▼
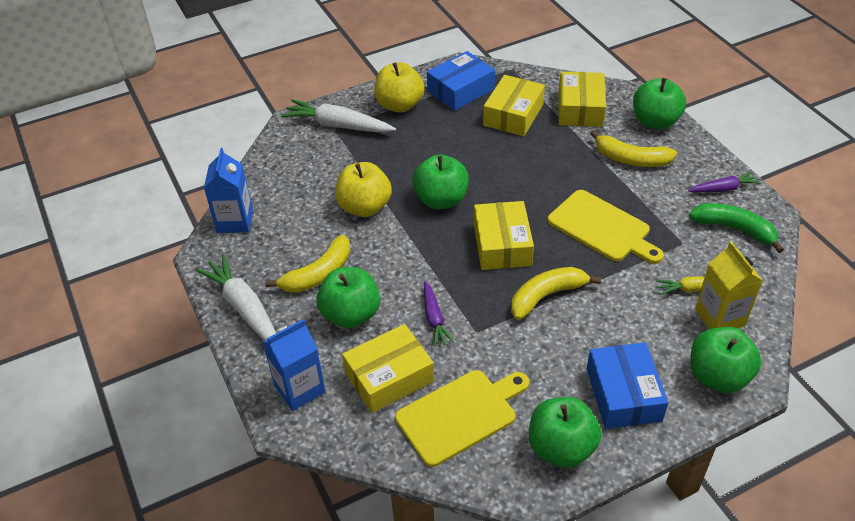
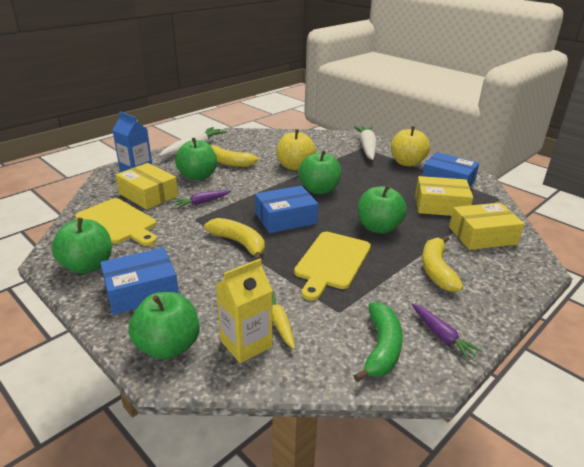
camera: 70 degrees right, 15 degrees down
(235, 221) = (261, 135): blue carton -> none
(502, 245) = (286, 218): yellow box -> blue box
(655, 122) = (508, 280): green apple -> green apple (378, 228)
▲
Return the final stretch of the listing exactly, starting with the line that contains "(235, 221) = (261, 135): blue carton -> none" and ending with the last line.

(235, 221) = (261, 135): blue carton -> none
(502, 245) = (286, 218): yellow box -> blue box
(655, 122) = (508, 280): green apple -> green apple (378, 228)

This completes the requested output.